# [Task directions]
Filter task. Return each line of the material that holds the string "cyan".
START Provided data
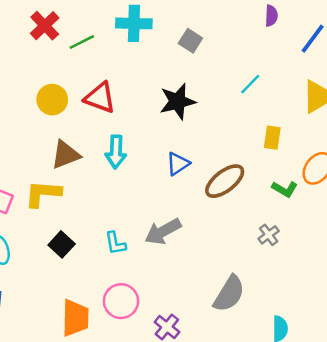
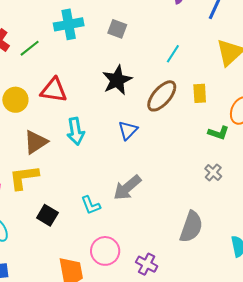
brown ellipse: (225, 181) -> (162, 96), moved

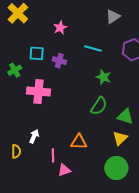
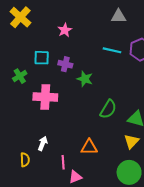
gray triangle: (113, 17) -> (119, 16), turned 35
cyan line: (93, 49) -> (112, 50), moved
green star: (103, 77) -> (85, 79), moved

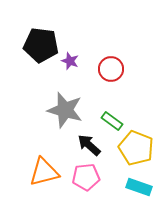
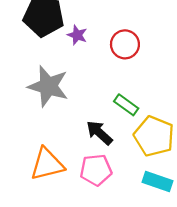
gray star: (65, 110) -> (48, 86), moved

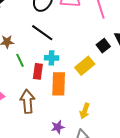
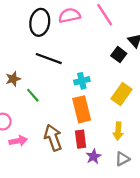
cyan cross: (52, 58) -> (82, 81), moved
yellow rectangle: (85, 66) -> (122, 94), moved
red rectangle: (38, 71) -> (81, 139), moved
END Provided data
# [Answer to the problem]
cyan line: (93, 49) -> (112, 50), moved
cyan cross: (52, 58) -> (82, 81), moved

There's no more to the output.